[Stored data entries]
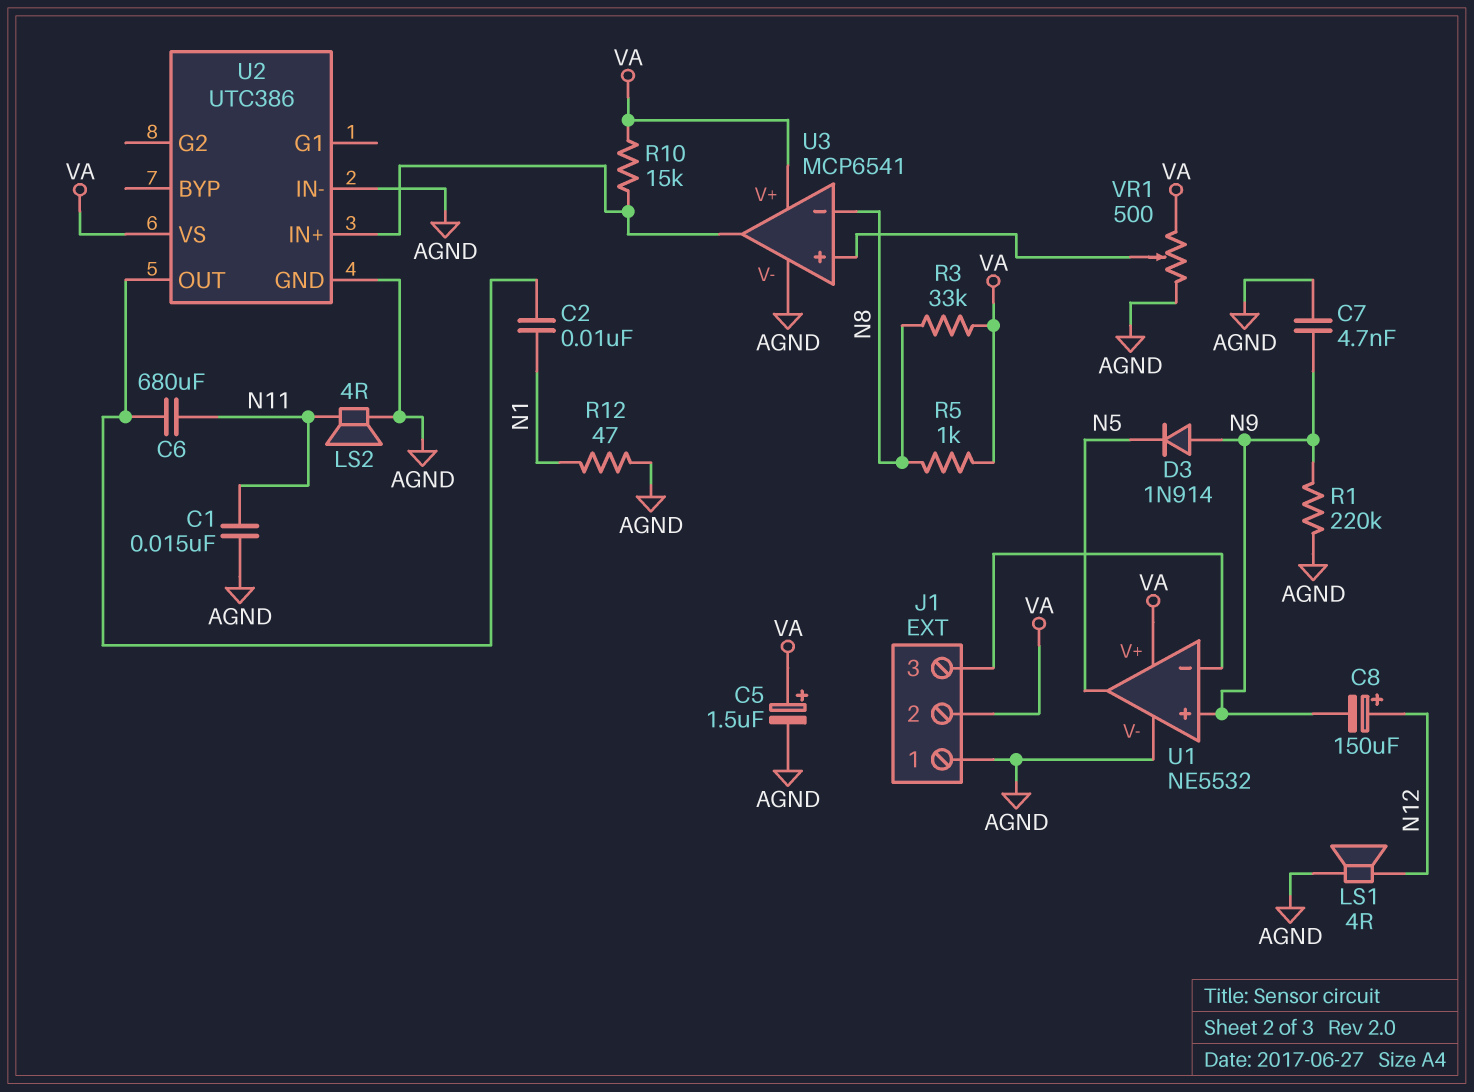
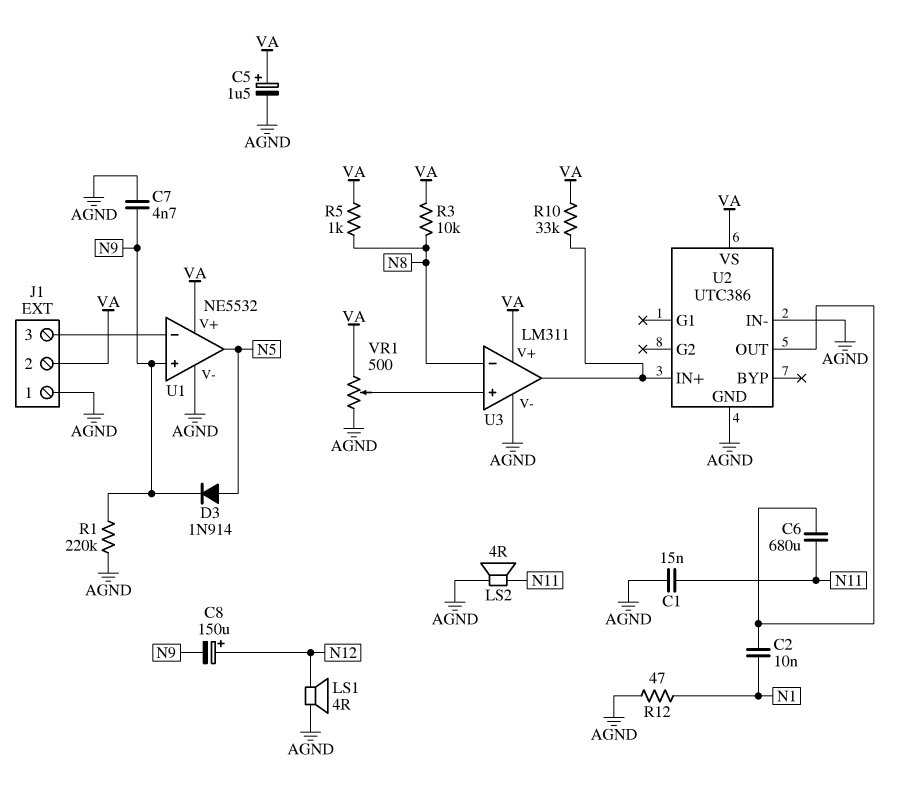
D3: diode 1N914 (A N9, K N5) -> diode 1N914 (A N5, K N9)
R3: 33k (N8, VA) -> 10k (N8, VA)
R10: 15k (U2/IN+, VA) -> 33k (U2/IN+, VA)
U3: MCP6541 -> LM311

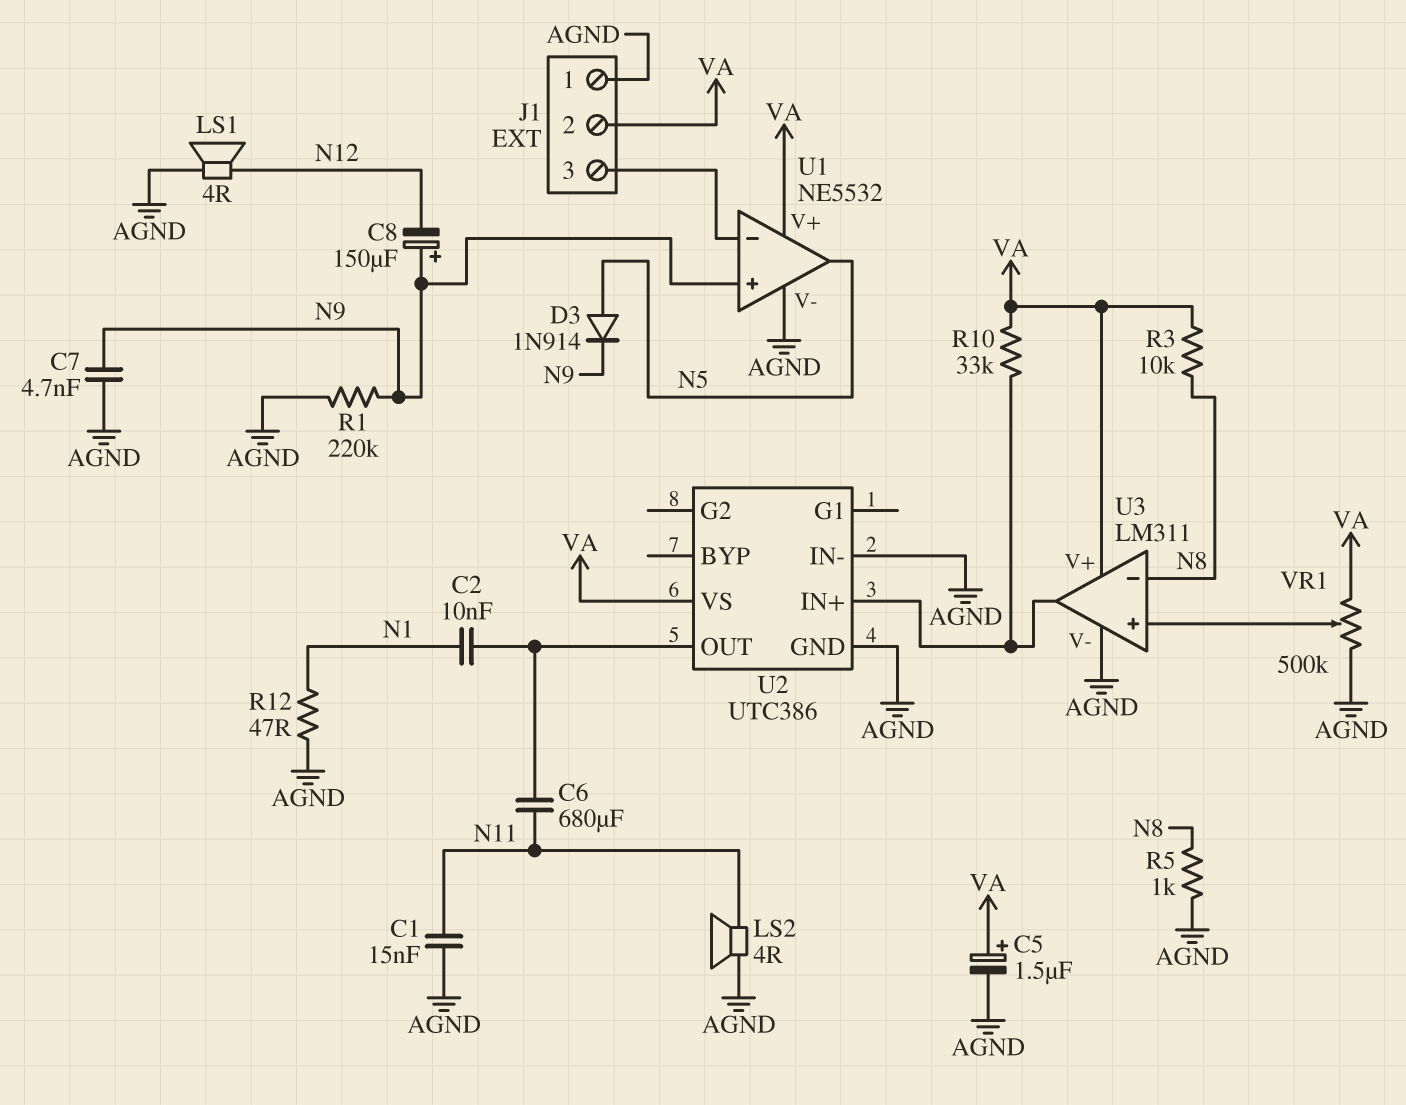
C8: 150uF (plus N12, minus N9) -> 150uF (plus N9, minus N12)
R5: 1k (N8, VA) -> 1k (AGND, N8)
VR1: 500 (AGND, VA, wiper U3/in+) -> 500k (AGND, VA, wiper U3/in+)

» **WORK TO COMPLETE**
Please retype exactly the lines from the line containing "R10: 15k (U2/IN+, VA) -> 33k (U2/IN+, VA)" through the final line of the records above, inclusive, leaving out any pictures.

» **ANSWER SECTION**
R10: 15k (U2/IN+, VA) -> 33k (U2/IN+, VA)
U3: MCP6541 -> LM311

C8: 150uF (plus N12, minus N9) -> 150uF (plus N9, minus N12)
R5: 1k (N8, VA) -> 1k (AGND, N8)
VR1: 500 (AGND, VA, wiper U3/in+) -> 500k (AGND, VA, wiper U3/in+)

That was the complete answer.